- _Request_: Switch "concierge" to "doorman" in the rows between the line holding "Provide the (x, y)" and the line holding "tango (514, 1170)", inclusive, and give those lines again with nothing else changed. Leave the pictures out of your answer.

- _Given records_:
◆ ◆ ◆ ◆
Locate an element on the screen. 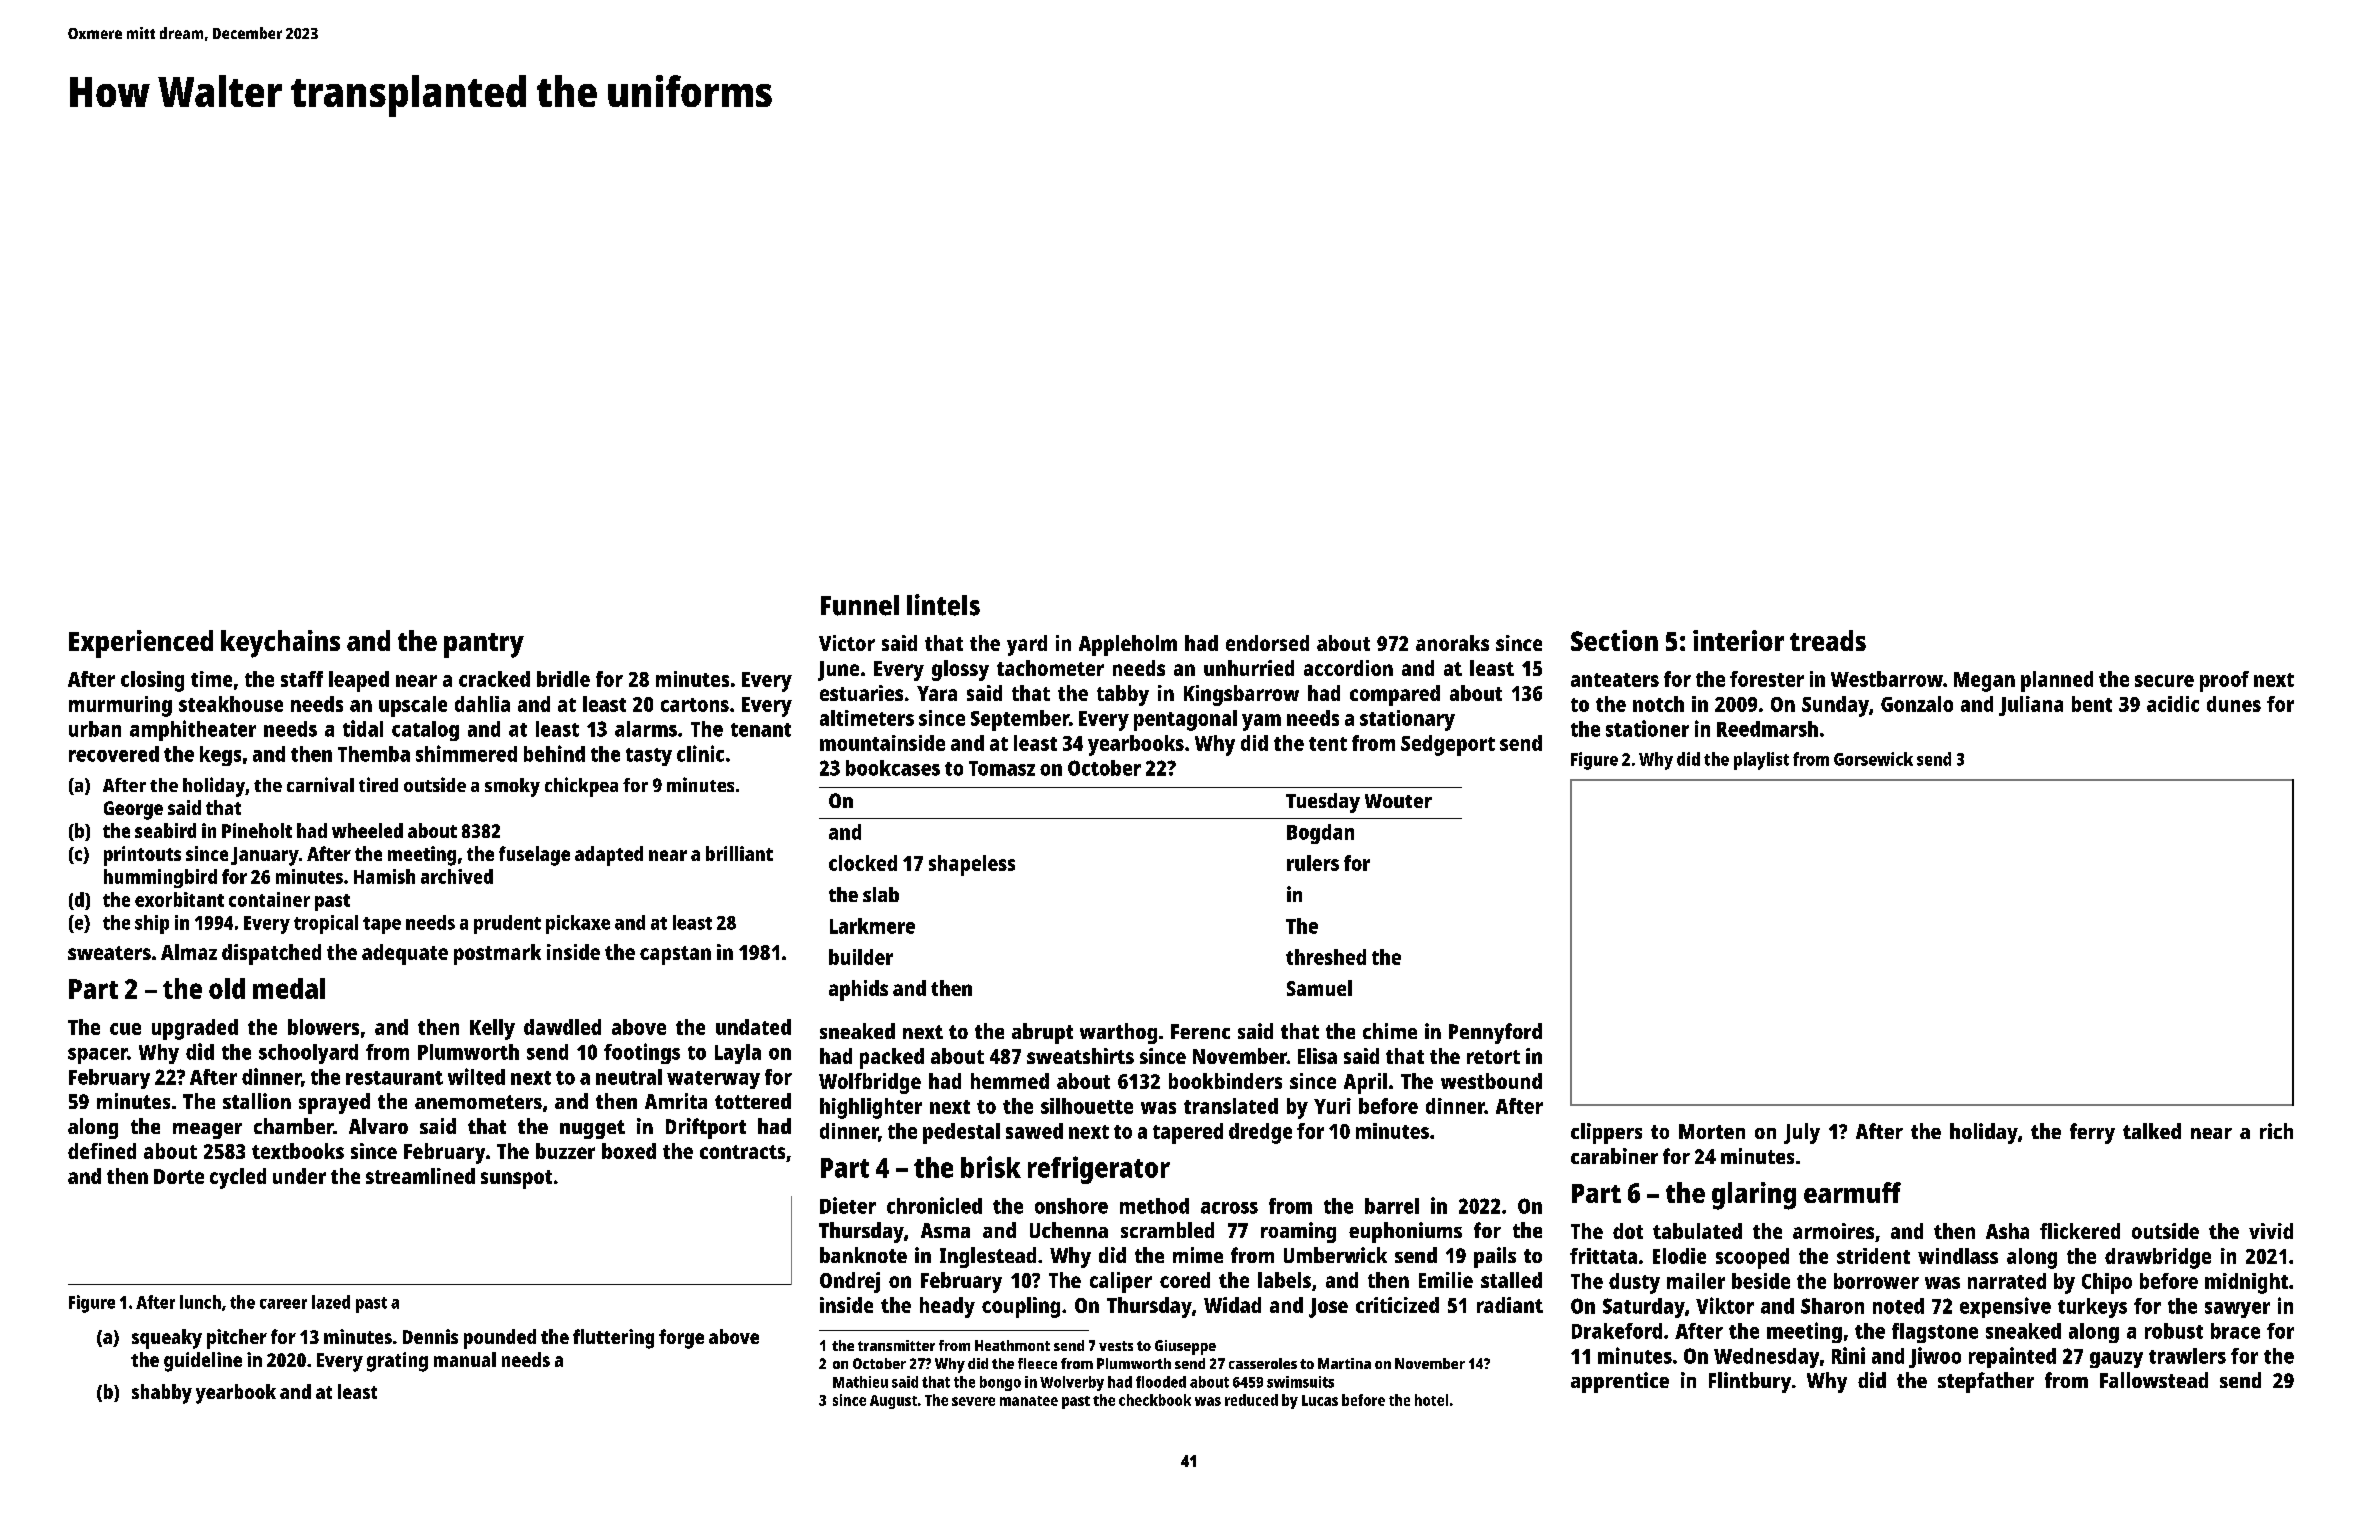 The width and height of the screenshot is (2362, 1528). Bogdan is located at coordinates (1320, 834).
◆ ◆ ◆ ◆
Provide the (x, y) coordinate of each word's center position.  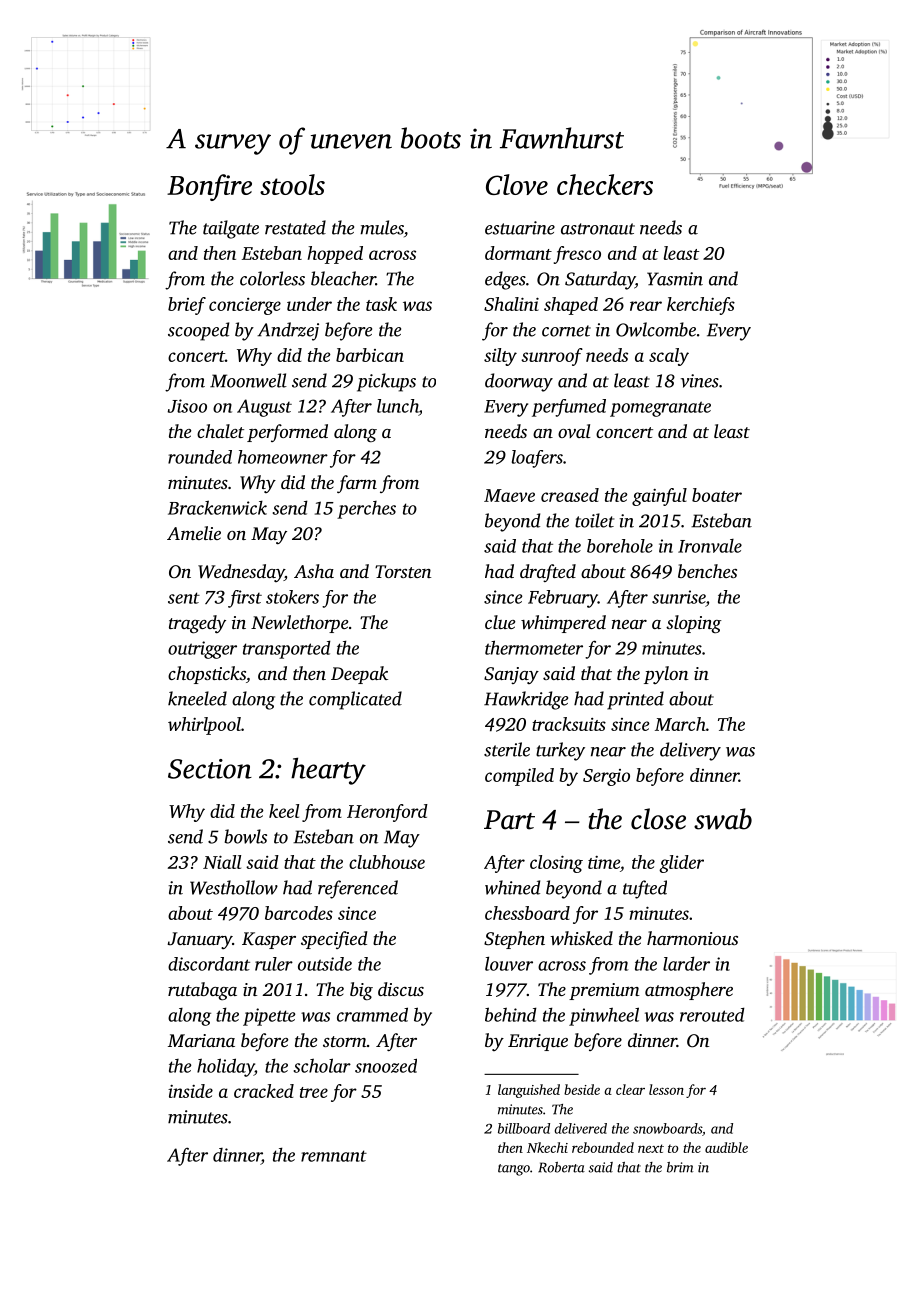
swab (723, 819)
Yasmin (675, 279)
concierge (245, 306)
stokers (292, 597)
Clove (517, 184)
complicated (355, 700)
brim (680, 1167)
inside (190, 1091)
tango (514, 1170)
◆ ◆ ◆ ◆
- _Result of this task_:
Provide the (x, y) coordinate of each word's center position.  
swab (723, 819)
Yasmin (675, 279)
doorman (245, 306)
stokers (292, 597)
Clove (517, 184)
complicated (355, 700)
brim (680, 1167)
inside (190, 1091)
tango (514, 1170)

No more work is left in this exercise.